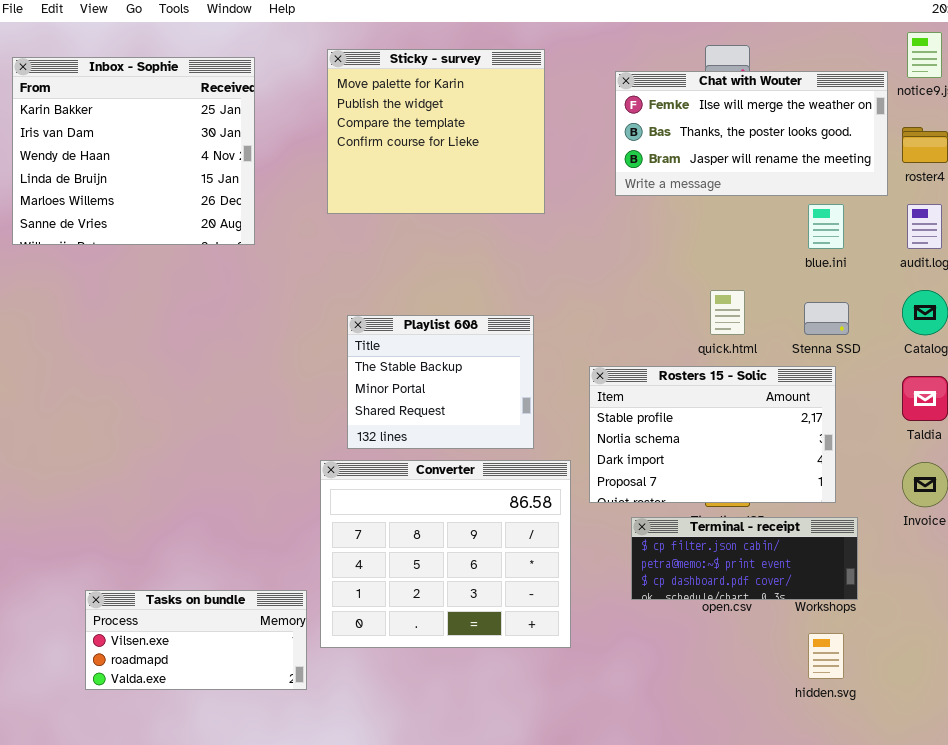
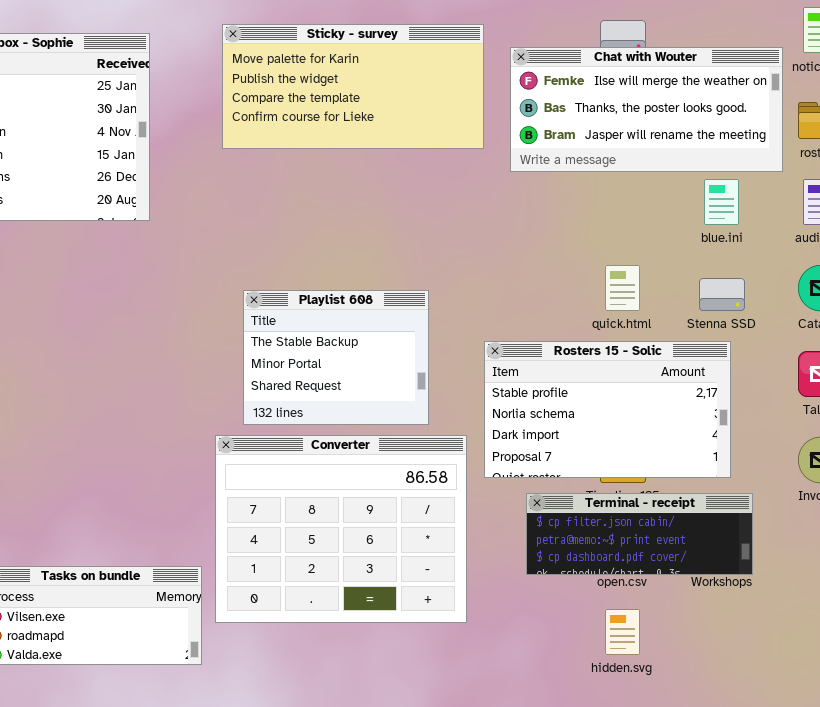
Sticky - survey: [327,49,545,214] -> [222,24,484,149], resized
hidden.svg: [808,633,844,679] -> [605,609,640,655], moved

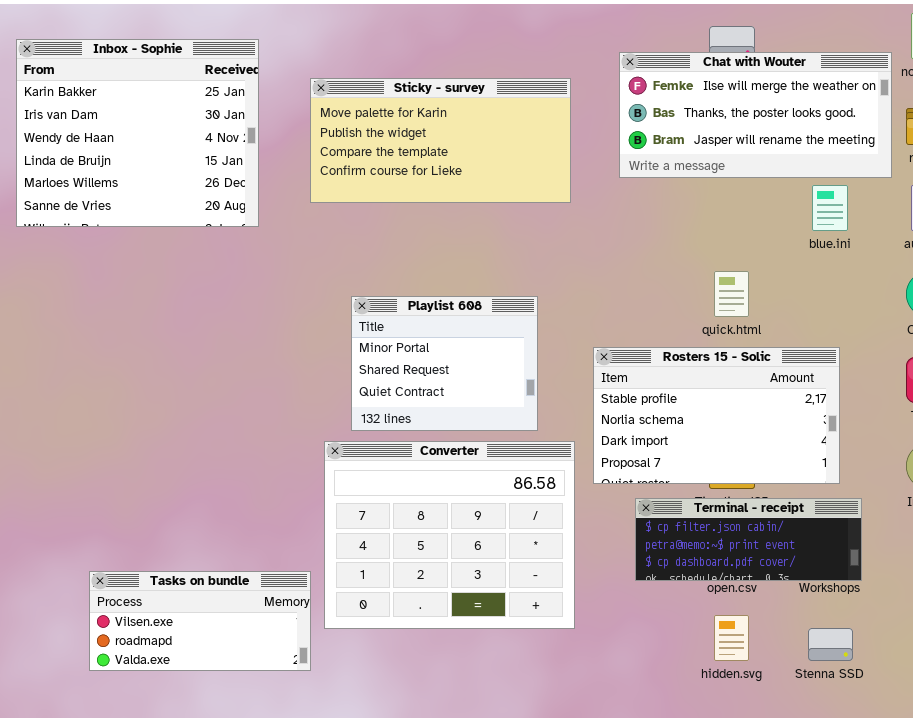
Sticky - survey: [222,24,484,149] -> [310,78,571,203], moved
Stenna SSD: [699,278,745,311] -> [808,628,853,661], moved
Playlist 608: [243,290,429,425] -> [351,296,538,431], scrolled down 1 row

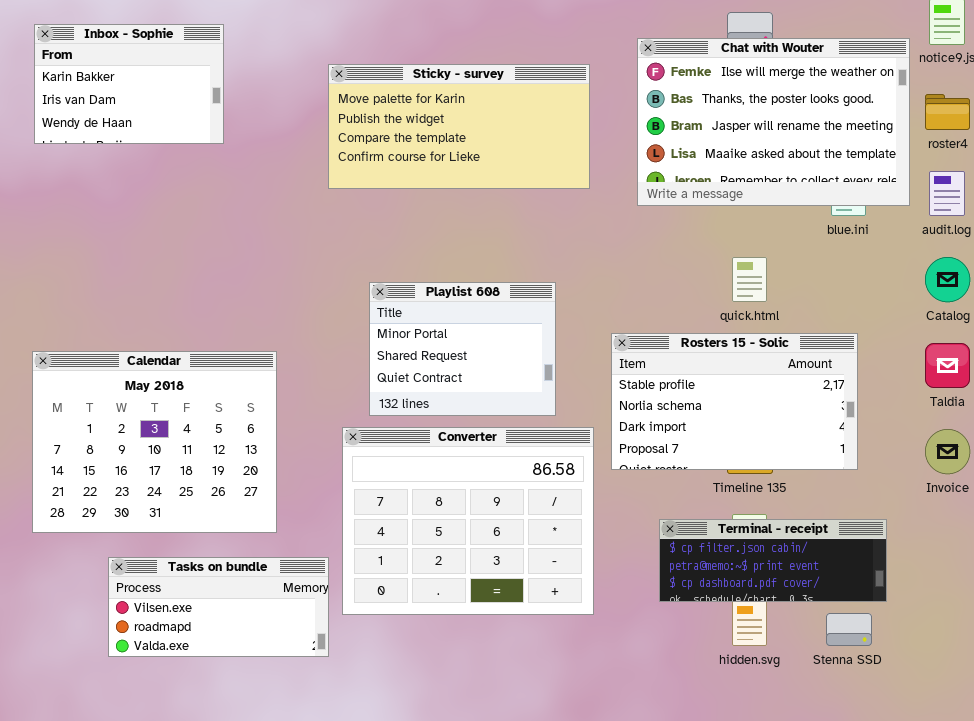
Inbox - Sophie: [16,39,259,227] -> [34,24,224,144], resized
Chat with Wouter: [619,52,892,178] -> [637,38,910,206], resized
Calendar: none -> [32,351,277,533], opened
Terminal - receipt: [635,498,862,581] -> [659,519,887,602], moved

___

=== Your objective ===
Would you please reproduce every line from the one containing "Inbox - Sophie: [16,39,259,227]" through the final line of the listing, and only those lines?

=== Written reply ===
Inbox - Sophie: [16,39,259,227] -> [34,24,224,144], resized
Chat with Wouter: [619,52,892,178] -> [637,38,910,206], resized
Calendar: none -> [32,351,277,533], opened
Terminal - receipt: [635,498,862,581] -> [659,519,887,602], moved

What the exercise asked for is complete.